● WHAT YOU SHOULD DO
For this exercise, return all the data word for word, with images left out.

PROVIDED DATA: Begin

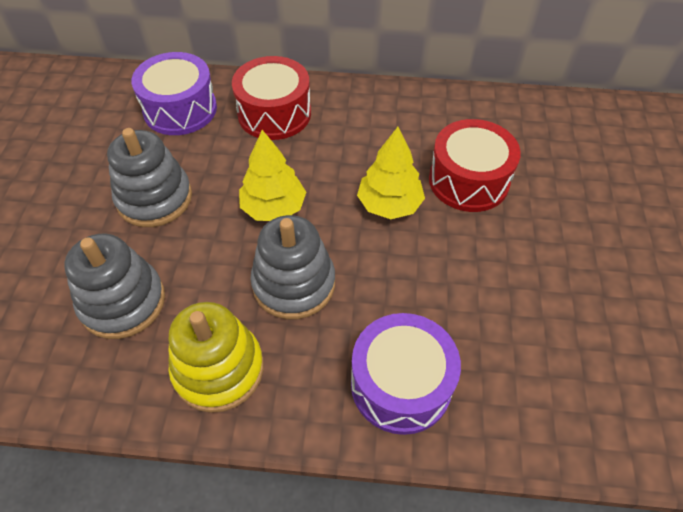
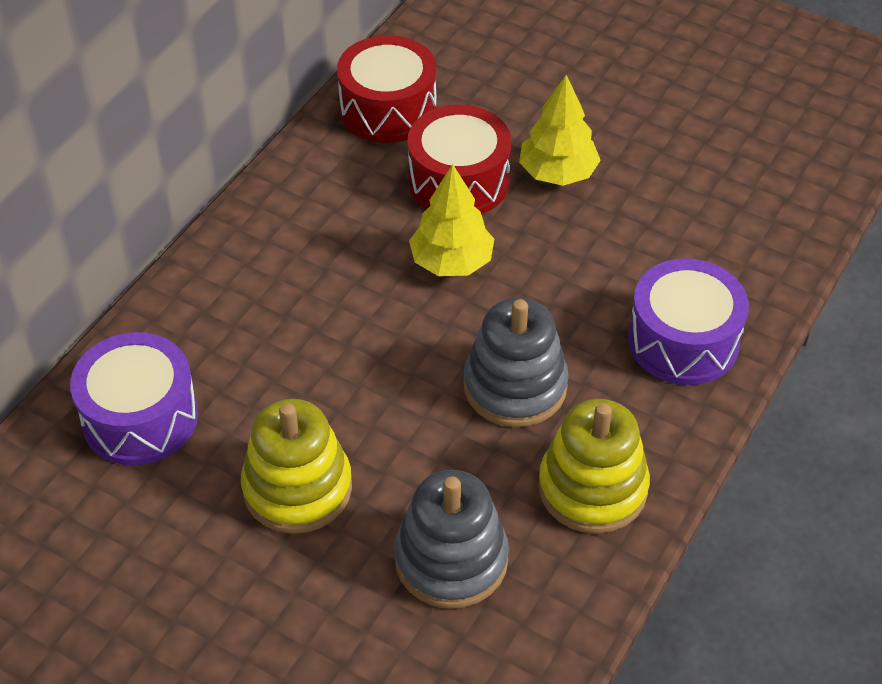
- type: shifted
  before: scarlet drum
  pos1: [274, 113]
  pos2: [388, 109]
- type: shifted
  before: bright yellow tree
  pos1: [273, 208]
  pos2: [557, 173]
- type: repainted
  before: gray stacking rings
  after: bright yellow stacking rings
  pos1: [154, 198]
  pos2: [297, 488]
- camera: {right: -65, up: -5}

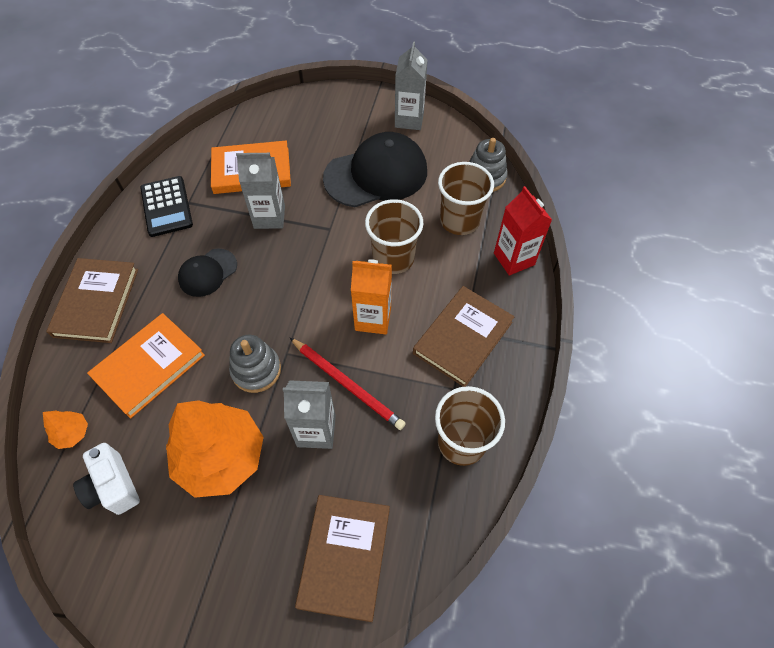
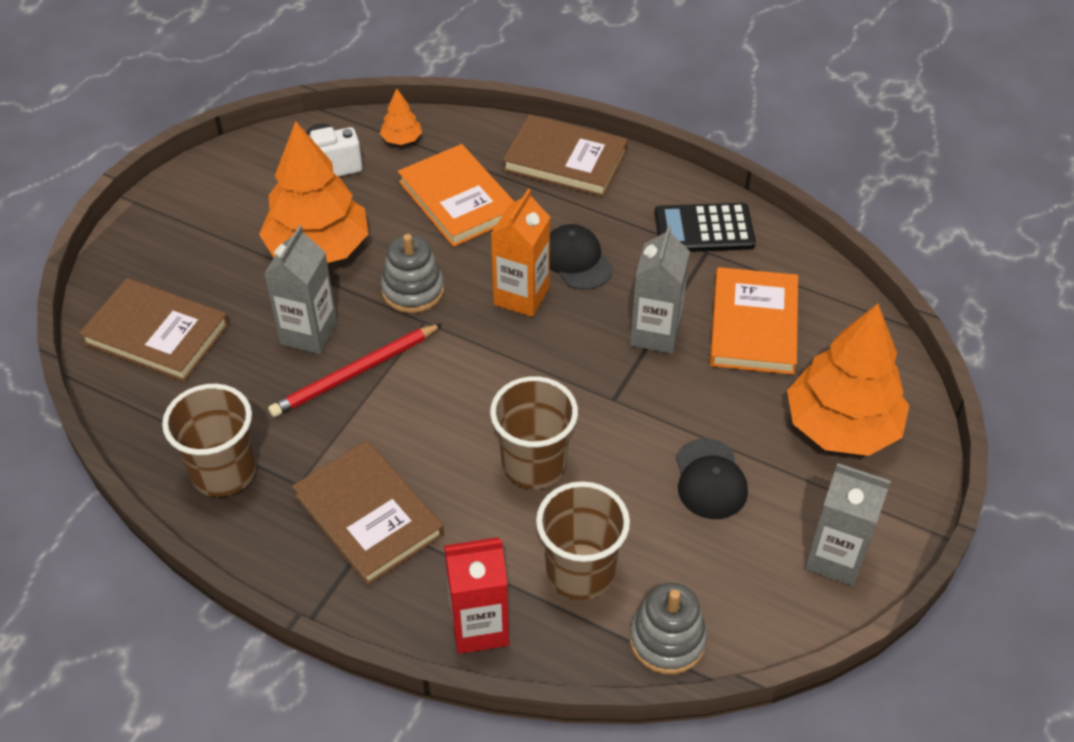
- type: new
  after: orange-coloured tree
  pos2: [841, 427]
- type: shifted
  before: orange-coloured milk carton
  pos1: [373, 318]
  pos2: [521, 296]
- type: scaled
  before: black peaked cap
  pos1: [376, 174]
  pos2: [710, 479]
  scale: 0.53
- camera: {right: 105, up: -10}

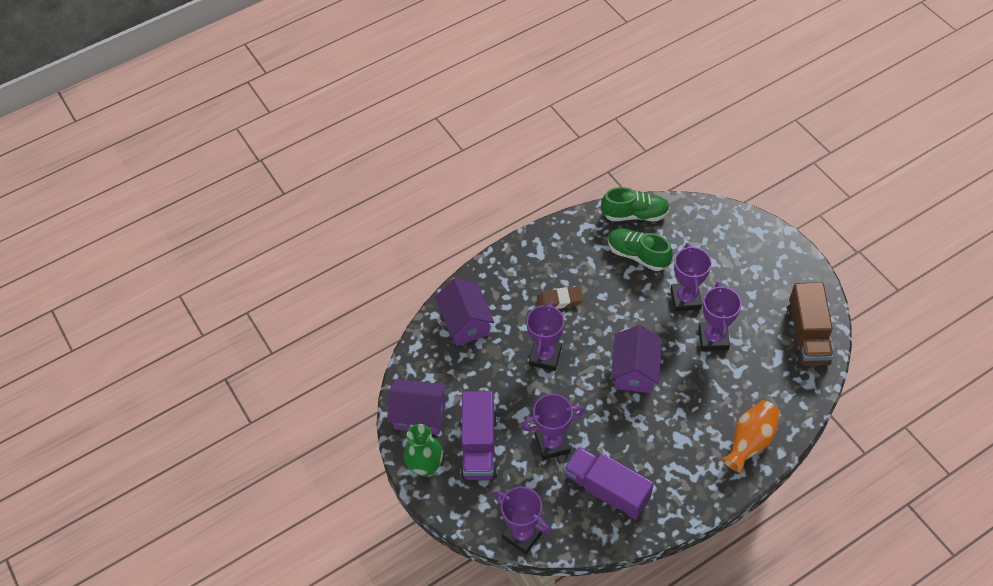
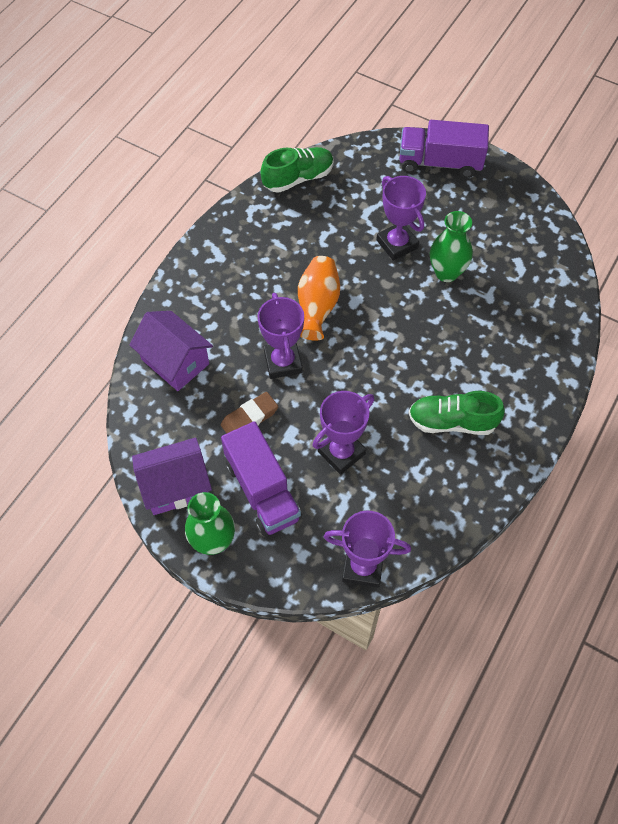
- type: gone
  before: royal purple house
  pos1: [634, 371]
- type: gone
  before: brown lorry
  pos1: [807, 336]
- type: shifted
  before: brown gum eraser
  pos1: [559, 300]
  pos2: [249, 418]
- type: shifted
  before: royal purple lorry
  pos1: [606, 490]
  pos2: [440, 163]
- type: shifted
  before: emerald lace-up shoe
  pos1: [638, 255]
  pos2: [452, 422]
- type: shifted
  before: orange-coloured vase
  pos1: [750, 441]
  pos2: [317, 306]
- type: swapped
  before: royal purple trophy
  after: emerald vase
  pos1: [713, 338]
  pos2: [446, 272]
- camera: {right: -30, up: 5}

PROVIDED DATA: End

● SOLUTION TO THIS PROBLEM
- type: shifted
  before: scarlet drum
  pos1: [274, 113]
  pos2: [388, 109]
- type: shifted
  before: bright yellow tree
  pos1: [273, 208]
  pos2: [557, 173]
- type: repainted
  before: gray stacking rings
  after: bright yellow stacking rings
  pos1: [154, 198]
  pos2: [297, 488]
- camera: {right: -65, up: -5}

- type: new
  after: orange-coloured tree
  pos2: [841, 427]
- type: shifted
  before: orange-coloured milk carton
  pos1: [373, 318]
  pos2: [521, 296]
- type: scaled
  before: black peaked cap
  pos1: [376, 174]
  pos2: [710, 479]
  scale: 0.53
- camera: {right: 105, up: -10}

- type: gone
  before: royal purple house
  pos1: [634, 371]
- type: gone
  before: brown lorry
  pos1: [807, 336]
- type: shifted
  before: brown gum eraser
  pos1: [559, 300]
  pos2: [249, 418]
- type: shifted
  before: royal purple lorry
  pos1: [606, 490]
  pos2: [440, 163]
- type: shifted
  before: emerald lace-up shoe
  pos1: [638, 255]
  pos2: [452, 422]
- type: shifted
  before: orange-coloured vase
  pos1: [750, 441]
  pos2: [317, 306]
- type: swapped
  before: royal purple trophy
  after: emerald vase
  pos1: [713, 338]
  pos2: [446, 272]
- camera: {right: -30, up: 5}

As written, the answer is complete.